**Exercise:** The expected answer is the set of lines in the data below between the line holding "turquoise capsule: 1 -> 4" and the line holding "white box: 10 -> 12", inclusive, written out exactly.

[Scene difference descriptions]

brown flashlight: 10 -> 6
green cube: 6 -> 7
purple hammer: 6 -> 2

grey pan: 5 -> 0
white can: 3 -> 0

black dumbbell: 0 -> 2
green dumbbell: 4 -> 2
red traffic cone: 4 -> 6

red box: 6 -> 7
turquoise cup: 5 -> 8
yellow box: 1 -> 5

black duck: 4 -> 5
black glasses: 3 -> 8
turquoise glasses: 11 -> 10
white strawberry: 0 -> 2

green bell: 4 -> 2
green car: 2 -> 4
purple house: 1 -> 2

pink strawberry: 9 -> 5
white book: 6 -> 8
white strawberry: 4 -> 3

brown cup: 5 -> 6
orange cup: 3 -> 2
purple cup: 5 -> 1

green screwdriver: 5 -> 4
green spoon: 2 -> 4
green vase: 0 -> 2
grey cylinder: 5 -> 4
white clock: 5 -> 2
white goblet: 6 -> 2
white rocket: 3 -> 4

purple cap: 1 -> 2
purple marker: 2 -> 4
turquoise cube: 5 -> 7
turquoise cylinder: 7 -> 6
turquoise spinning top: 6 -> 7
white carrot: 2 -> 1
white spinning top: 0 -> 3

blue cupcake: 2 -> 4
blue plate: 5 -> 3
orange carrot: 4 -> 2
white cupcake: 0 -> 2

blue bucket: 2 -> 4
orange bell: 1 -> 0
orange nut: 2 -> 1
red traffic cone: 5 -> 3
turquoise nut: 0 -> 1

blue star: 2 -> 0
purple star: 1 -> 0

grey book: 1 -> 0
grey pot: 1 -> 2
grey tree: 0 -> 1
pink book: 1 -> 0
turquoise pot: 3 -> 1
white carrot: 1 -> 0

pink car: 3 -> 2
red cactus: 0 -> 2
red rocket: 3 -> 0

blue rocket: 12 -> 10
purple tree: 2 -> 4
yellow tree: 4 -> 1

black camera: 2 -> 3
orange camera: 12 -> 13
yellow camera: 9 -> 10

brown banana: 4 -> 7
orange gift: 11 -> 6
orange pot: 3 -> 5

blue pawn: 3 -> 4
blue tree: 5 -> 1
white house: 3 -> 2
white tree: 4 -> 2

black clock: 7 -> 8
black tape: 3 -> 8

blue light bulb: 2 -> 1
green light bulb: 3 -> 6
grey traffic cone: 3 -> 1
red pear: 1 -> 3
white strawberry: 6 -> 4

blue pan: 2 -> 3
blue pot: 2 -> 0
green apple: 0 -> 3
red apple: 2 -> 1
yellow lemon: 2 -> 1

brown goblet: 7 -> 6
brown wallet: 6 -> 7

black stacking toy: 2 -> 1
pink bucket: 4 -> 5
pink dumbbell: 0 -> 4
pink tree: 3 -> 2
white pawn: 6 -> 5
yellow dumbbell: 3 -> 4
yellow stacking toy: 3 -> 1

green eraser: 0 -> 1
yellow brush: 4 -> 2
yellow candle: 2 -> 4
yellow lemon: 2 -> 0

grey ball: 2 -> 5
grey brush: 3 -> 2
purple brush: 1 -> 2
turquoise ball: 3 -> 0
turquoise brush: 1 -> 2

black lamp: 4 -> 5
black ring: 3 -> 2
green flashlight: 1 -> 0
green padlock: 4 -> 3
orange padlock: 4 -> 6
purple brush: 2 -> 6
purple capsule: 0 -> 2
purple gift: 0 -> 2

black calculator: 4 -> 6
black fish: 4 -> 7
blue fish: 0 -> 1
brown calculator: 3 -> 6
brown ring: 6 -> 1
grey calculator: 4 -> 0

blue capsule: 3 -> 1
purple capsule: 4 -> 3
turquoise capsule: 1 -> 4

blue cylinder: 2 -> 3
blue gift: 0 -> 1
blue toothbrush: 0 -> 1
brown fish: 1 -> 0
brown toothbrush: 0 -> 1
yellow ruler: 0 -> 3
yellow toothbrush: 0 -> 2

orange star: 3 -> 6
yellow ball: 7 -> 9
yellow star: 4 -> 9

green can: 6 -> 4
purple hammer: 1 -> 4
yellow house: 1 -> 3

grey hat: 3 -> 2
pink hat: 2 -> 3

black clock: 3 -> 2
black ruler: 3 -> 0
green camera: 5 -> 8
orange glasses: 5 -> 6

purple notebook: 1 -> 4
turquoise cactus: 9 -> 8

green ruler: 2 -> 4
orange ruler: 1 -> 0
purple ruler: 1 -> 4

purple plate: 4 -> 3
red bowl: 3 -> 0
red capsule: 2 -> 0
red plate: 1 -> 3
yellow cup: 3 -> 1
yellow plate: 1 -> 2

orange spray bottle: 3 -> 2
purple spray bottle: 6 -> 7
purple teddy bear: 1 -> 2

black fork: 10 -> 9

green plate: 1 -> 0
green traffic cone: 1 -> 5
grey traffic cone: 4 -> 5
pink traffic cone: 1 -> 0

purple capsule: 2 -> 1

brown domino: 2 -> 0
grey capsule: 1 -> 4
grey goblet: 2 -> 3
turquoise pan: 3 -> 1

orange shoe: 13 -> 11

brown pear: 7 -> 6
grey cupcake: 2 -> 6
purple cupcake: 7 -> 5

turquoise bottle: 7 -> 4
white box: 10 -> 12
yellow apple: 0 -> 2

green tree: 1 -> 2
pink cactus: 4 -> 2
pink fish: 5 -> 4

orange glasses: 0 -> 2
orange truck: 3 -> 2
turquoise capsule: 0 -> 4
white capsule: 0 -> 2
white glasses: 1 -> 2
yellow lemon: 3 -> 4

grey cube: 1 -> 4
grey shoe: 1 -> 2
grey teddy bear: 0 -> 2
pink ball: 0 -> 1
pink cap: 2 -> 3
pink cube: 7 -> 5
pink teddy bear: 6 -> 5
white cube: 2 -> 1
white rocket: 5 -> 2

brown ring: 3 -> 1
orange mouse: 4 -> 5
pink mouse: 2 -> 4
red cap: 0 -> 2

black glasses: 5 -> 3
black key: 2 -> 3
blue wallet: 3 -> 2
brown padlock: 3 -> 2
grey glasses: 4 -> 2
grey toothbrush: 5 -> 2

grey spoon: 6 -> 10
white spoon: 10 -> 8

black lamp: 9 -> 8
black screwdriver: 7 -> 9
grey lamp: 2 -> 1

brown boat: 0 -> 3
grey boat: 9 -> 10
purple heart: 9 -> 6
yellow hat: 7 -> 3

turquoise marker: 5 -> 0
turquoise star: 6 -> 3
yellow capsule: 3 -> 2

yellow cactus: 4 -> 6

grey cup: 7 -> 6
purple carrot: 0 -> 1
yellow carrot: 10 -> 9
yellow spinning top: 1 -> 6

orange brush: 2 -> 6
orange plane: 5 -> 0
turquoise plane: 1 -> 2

**Problem solution:**
turquoise capsule: 1 -> 4

blue cylinder: 2 -> 3
blue gift: 0 -> 1
blue toothbrush: 0 -> 1
brown fish: 1 -> 0
brown toothbrush: 0 -> 1
yellow ruler: 0 -> 3
yellow toothbrush: 0 -> 2

orange star: 3 -> 6
yellow ball: 7 -> 9
yellow star: 4 -> 9

green can: 6 -> 4
purple hammer: 1 -> 4
yellow house: 1 -> 3

grey hat: 3 -> 2
pink hat: 2 -> 3

black clock: 3 -> 2
black ruler: 3 -> 0
green camera: 5 -> 8
orange glasses: 5 -> 6

purple notebook: 1 -> 4
turquoise cactus: 9 -> 8

green ruler: 2 -> 4
orange ruler: 1 -> 0
purple ruler: 1 -> 4

purple plate: 4 -> 3
red bowl: 3 -> 0
red capsule: 2 -> 0
red plate: 1 -> 3
yellow cup: 3 -> 1
yellow plate: 1 -> 2

orange spray bottle: 3 -> 2
purple spray bottle: 6 -> 7
purple teddy bear: 1 -> 2

black fork: 10 -> 9

green plate: 1 -> 0
green traffic cone: 1 -> 5
grey traffic cone: 4 -> 5
pink traffic cone: 1 -> 0

purple capsule: 2 -> 1

brown domino: 2 -> 0
grey capsule: 1 -> 4
grey goblet: 2 -> 3
turquoise pan: 3 -> 1

orange shoe: 13 -> 11

brown pear: 7 -> 6
grey cupcake: 2 -> 6
purple cupcake: 7 -> 5

turquoise bottle: 7 -> 4
white box: 10 -> 12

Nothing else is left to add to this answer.